● **What the exercise asks**
Retype, exactly as they appear below, the lines between the line holding "red rectangle at" and the line holding "pink star at", both ends included.

[Before-and-after coordinate records]

.....

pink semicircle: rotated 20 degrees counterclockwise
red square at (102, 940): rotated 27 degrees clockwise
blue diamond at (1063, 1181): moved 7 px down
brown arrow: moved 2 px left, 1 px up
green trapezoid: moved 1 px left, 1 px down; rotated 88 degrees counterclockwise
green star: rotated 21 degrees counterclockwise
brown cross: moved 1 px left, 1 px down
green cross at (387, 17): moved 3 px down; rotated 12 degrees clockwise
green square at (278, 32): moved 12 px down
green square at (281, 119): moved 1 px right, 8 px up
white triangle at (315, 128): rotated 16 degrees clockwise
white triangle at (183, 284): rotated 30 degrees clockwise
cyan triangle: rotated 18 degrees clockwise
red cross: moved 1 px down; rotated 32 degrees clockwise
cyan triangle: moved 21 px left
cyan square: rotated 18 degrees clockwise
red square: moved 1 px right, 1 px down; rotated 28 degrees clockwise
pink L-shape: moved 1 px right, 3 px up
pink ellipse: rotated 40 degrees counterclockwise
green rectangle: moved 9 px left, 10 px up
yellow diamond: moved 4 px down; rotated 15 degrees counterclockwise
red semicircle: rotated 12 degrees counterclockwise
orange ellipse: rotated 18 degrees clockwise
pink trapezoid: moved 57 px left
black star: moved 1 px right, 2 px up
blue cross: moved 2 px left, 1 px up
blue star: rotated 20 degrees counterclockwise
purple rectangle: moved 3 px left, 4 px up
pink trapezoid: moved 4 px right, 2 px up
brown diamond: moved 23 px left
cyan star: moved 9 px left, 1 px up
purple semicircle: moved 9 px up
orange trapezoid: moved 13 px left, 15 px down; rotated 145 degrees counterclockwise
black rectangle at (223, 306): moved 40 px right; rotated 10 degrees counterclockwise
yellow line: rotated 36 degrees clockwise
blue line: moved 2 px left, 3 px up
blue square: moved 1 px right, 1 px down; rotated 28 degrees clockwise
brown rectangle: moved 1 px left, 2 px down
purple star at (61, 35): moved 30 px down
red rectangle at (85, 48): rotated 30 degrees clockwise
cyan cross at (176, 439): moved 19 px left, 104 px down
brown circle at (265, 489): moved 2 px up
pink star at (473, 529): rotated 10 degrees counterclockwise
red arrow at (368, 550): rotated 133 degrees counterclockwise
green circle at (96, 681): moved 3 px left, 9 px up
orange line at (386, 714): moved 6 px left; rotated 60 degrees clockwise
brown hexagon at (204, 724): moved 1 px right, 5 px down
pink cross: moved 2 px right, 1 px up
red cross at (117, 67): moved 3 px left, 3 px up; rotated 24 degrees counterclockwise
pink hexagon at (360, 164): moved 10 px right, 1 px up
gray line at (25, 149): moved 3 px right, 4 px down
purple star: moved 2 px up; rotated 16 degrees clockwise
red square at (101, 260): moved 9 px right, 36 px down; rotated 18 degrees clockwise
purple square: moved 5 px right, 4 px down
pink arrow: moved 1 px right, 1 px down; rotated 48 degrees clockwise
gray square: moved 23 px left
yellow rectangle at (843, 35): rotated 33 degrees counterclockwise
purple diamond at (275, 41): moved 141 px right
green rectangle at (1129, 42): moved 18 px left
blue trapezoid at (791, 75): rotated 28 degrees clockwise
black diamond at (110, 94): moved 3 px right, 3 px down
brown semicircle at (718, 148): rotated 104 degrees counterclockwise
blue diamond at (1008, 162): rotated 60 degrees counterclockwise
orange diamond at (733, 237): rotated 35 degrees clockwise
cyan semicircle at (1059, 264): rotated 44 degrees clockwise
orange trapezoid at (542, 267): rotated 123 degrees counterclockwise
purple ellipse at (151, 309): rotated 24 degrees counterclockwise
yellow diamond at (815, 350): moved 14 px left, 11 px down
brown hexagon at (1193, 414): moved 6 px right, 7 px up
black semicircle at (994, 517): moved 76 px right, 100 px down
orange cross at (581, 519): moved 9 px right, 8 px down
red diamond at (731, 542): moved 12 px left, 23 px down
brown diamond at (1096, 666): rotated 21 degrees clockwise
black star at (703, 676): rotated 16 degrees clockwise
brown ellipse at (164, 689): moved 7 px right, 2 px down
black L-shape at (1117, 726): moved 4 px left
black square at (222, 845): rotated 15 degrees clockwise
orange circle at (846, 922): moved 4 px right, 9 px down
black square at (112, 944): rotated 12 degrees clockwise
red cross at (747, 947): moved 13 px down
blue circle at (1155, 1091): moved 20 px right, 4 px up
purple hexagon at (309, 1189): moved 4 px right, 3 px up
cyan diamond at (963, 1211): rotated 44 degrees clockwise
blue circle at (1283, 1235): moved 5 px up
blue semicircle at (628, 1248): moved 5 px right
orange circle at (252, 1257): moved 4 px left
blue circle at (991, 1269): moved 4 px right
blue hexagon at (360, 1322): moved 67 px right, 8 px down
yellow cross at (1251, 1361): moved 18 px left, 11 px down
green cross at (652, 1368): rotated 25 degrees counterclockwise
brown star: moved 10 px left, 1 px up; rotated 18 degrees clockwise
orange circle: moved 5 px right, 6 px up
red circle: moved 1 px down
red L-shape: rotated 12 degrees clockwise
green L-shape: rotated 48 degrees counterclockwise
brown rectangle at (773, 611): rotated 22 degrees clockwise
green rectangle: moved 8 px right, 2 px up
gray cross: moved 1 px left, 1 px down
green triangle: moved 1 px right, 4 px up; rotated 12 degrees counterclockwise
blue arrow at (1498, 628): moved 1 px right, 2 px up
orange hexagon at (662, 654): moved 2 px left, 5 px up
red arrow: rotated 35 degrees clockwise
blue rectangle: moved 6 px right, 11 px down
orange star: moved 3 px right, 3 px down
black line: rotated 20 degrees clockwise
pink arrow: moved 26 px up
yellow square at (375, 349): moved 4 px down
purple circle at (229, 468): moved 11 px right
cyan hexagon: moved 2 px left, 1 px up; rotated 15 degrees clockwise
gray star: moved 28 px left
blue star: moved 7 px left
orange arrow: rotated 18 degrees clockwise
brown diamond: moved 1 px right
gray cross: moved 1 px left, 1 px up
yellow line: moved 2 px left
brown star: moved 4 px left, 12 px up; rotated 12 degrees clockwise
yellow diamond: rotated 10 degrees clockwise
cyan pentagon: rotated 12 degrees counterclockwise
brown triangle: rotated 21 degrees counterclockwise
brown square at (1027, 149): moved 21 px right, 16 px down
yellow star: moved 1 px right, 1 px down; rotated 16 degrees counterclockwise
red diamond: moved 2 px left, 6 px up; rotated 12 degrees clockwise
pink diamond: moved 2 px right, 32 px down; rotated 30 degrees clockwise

.....

● **Task result**
red rectangle at (85, 48): rotated 30 degrees clockwise
cyan cross at (176, 439): moved 19 px left, 104 px down
brown circle at (265, 489): moved 2 px up
pink star at (473, 529): rotated 10 degrees counterclockwise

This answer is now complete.